-- Data to use --
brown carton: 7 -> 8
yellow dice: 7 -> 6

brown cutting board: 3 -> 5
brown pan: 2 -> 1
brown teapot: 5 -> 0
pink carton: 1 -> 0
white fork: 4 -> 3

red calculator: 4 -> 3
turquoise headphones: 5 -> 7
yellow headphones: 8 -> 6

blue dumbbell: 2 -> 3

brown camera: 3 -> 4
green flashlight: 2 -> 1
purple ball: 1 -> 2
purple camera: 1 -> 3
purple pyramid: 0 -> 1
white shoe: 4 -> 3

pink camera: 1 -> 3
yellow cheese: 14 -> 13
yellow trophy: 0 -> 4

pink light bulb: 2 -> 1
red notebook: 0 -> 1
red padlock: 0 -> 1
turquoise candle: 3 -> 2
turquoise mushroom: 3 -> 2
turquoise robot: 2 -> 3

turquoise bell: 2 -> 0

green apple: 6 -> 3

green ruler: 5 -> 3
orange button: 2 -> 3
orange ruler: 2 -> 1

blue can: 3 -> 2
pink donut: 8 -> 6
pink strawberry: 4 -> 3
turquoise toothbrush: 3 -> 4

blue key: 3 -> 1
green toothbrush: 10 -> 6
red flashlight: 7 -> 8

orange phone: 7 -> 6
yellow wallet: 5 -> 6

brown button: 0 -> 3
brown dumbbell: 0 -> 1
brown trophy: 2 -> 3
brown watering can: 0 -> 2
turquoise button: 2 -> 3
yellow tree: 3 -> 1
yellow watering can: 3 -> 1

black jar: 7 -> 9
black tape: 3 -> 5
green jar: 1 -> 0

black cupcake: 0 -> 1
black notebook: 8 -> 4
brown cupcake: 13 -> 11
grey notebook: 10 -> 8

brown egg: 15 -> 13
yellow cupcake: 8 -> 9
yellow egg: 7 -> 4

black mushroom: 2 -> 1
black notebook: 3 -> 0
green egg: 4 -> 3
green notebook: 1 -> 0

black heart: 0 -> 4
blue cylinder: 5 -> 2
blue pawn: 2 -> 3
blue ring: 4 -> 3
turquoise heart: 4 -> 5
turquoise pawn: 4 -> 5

-- Action item --
Produce an exact copy of the whole listing.

-- Answer to this exercise --
brown carton: 7 -> 8
yellow dice: 7 -> 6

brown cutting board: 3 -> 5
brown pan: 2 -> 1
brown teapot: 5 -> 0
pink carton: 1 -> 0
white fork: 4 -> 3

red calculator: 4 -> 3
turquoise headphones: 5 -> 7
yellow headphones: 8 -> 6

blue dumbbell: 2 -> 3

brown camera: 3 -> 4
green flashlight: 2 -> 1
purple ball: 1 -> 2
purple camera: 1 -> 3
purple pyramid: 0 -> 1
white shoe: 4 -> 3

pink camera: 1 -> 3
yellow cheese: 14 -> 13
yellow trophy: 0 -> 4

pink light bulb: 2 -> 1
red notebook: 0 -> 1
red padlock: 0 -> 1
turquoise candle: 3 -> 2
turquoise mushroom: 3 -> 2
turquoise robot: 2 -> 3

turquoise bell: 2 -> 0

green apple: 6 -> 3

green ruler: 5 -> 3
orange button: 2 -> 3
orange ruler: 2 -> 1

blue can: 3 -> 2
pink donut: 8 -> 6
pink strawberry: 4 -> 3
turquoise toothbrush: 3 -> 4

blue key: 3 -> 1
green toothbrush: 10 -> 6
red flashlight: 7 -> 8

orange phone: 7 -> 6
yellow wallet: 5 -> 6

brown button: 0 -> 3
brown dumbbell: 0 -> 1
brown trophy: 2 -> 3
brown watering can: 0 -> 2
turquoise button: 2 -> 3
yellow tree: 3 -> 1
yellow watering can: 3 -> 1

black jar: 7 -> 9
black tape: 3 -> 5
green jar: 1 -> 0

black cupcake: 0 -> 1
black notebook: 8 -> 4
brown cupcake: 13 -> 11
grey notebook: 10 -> 8

brown egg: 15 -> 13
yellow cupcake: 8 -> 9
yellow egg: 7 -> 4

black mushroom: 2 -> 1
black notebook: 3 -> 0
green egg: 4 -> 3
green notebook: 1 -> 0

black heart: 0 -> 4
blue cylinder: 5 -> 2
blue pawn: 2 -> 3
blue ring: 4 -> 3
turquoise heart: 4 -> 5
turquoise pawn: 4 -> 5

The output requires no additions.